TASK GOAL >> Return every line from the records below with the string "brown".

MATERIAL FOR THIS TASK >>
************
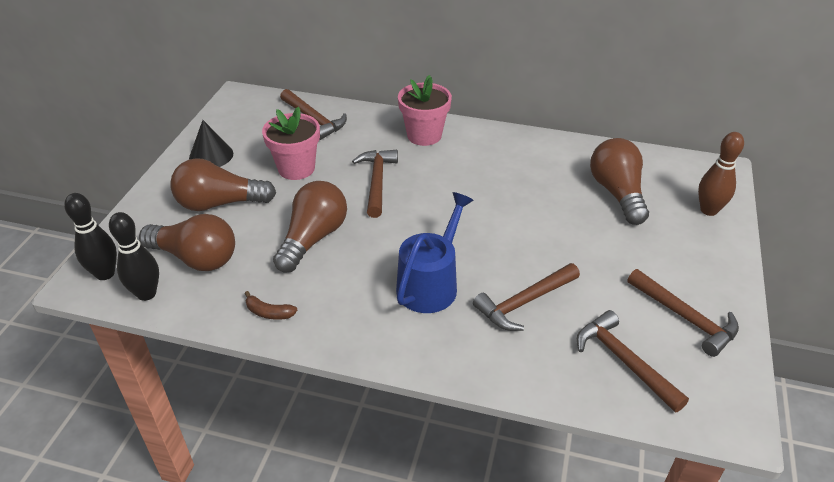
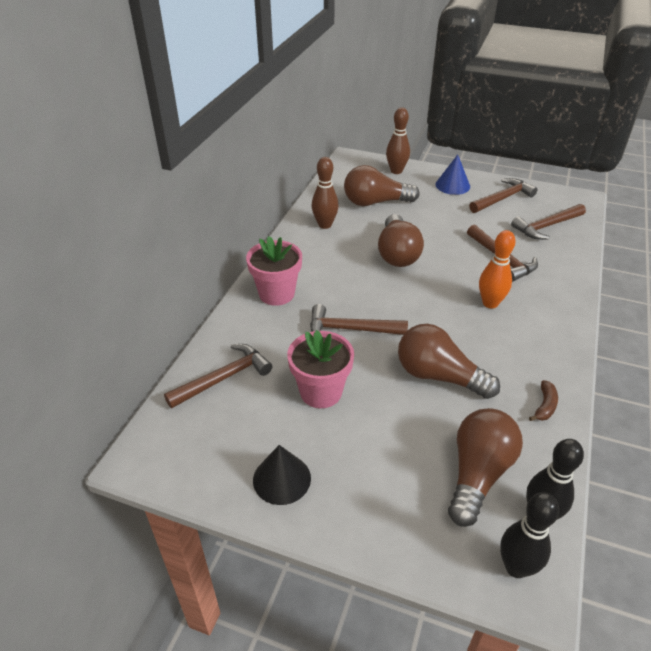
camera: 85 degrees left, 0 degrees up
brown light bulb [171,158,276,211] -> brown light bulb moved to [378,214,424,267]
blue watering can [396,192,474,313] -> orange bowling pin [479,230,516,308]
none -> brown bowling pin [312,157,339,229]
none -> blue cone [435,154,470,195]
************
WRITTEN RESPONSE >>
brown light bulb [171,158,276,211] -> brown light bulb moved to [378,214,424,267]
none -> brown bowling pin [312,157,339,229]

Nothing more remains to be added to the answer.